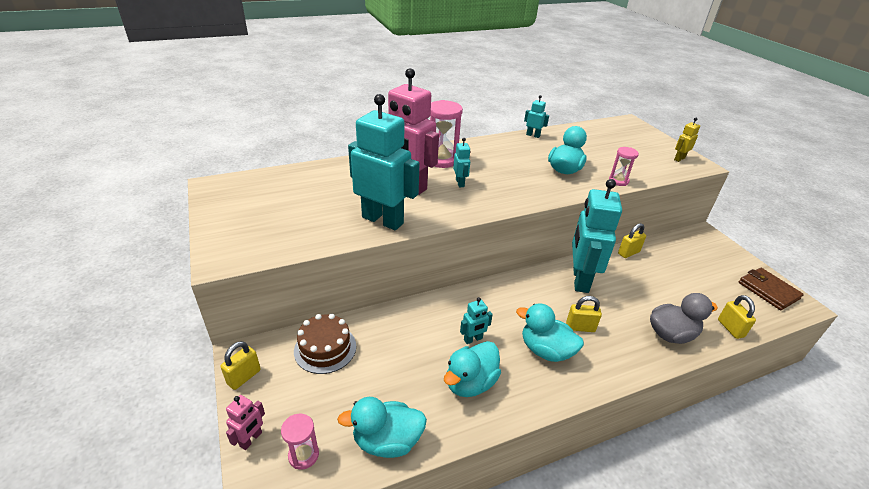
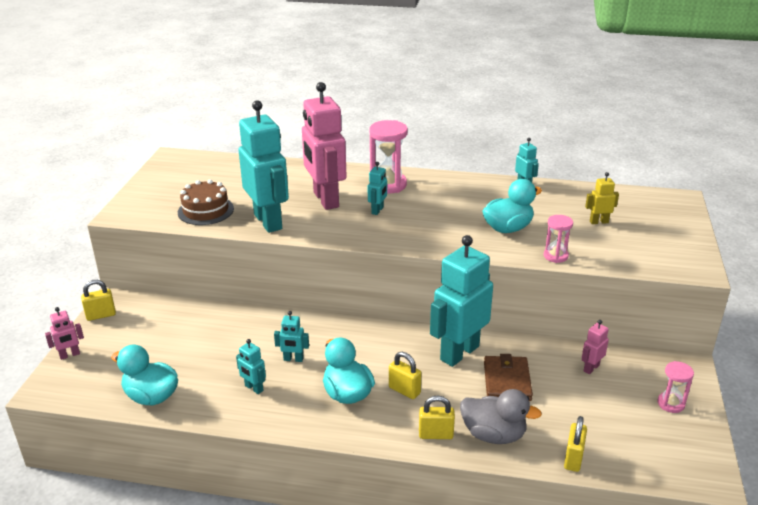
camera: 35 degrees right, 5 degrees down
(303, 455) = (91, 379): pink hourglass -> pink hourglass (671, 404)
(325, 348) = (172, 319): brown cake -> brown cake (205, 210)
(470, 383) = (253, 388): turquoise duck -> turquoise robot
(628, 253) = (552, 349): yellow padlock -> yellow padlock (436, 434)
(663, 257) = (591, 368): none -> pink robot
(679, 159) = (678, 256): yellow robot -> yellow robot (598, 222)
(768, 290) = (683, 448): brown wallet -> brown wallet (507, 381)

...

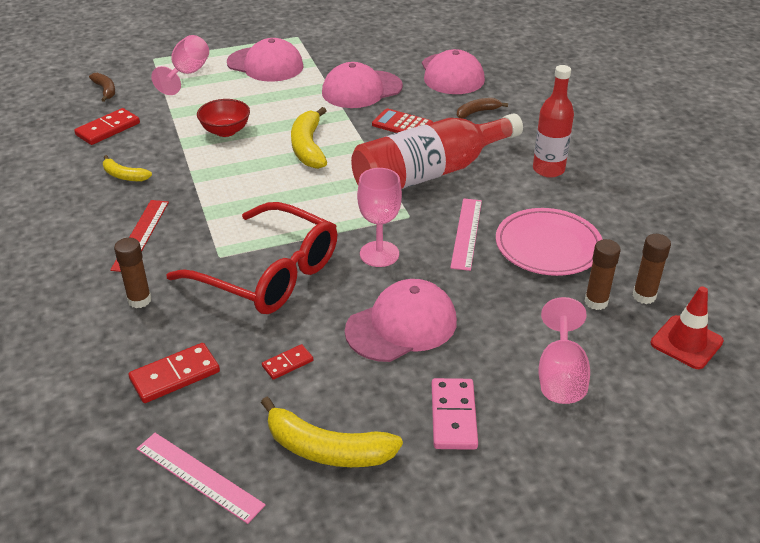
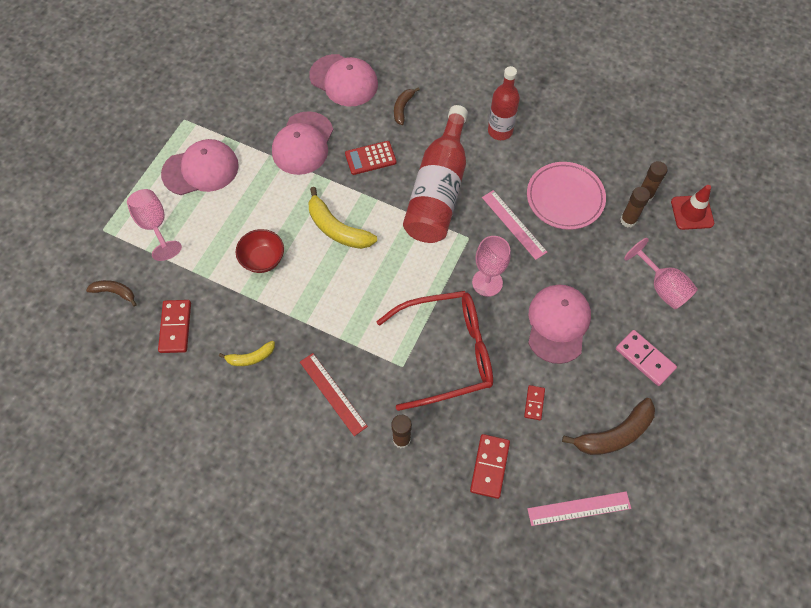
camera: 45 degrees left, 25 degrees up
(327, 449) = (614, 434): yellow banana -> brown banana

* * *

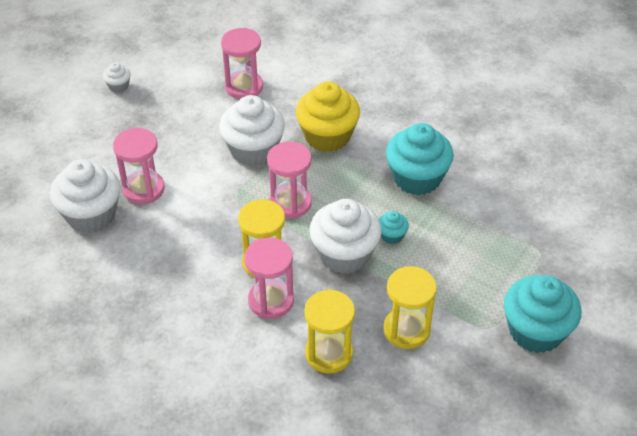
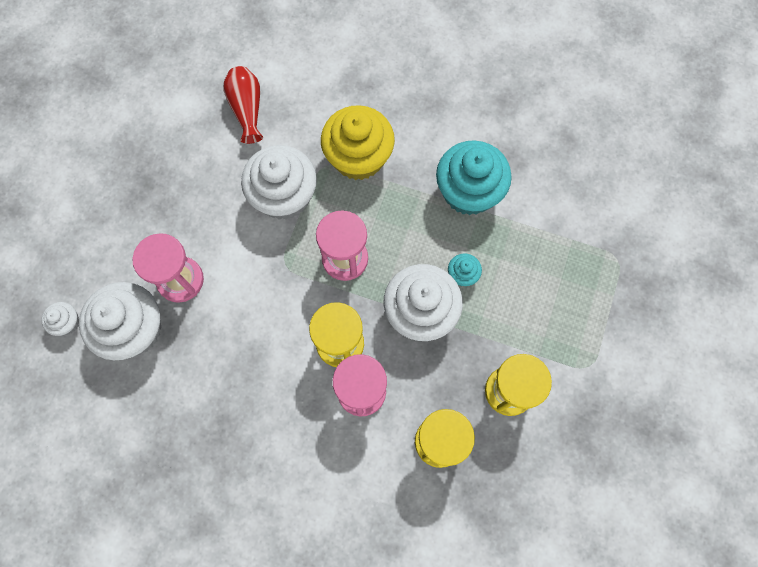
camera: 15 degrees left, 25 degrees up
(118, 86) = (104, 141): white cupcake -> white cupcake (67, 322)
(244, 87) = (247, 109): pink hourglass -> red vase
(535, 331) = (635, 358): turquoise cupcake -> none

_WORK INSTRUCTION_.
Everything in the material above from the line that has "(244, 87) = (247, 109): pink" through the line that has "(535, 331) = (635, 358): turquoise" must be duplicated exactly, with no other lines given.

_ANSWER FOR THE TASK_.
(244, 87) = (247, 109): pink hourglass -> red vase
(535, 331) = (635, 358): turquoise cupcake -> none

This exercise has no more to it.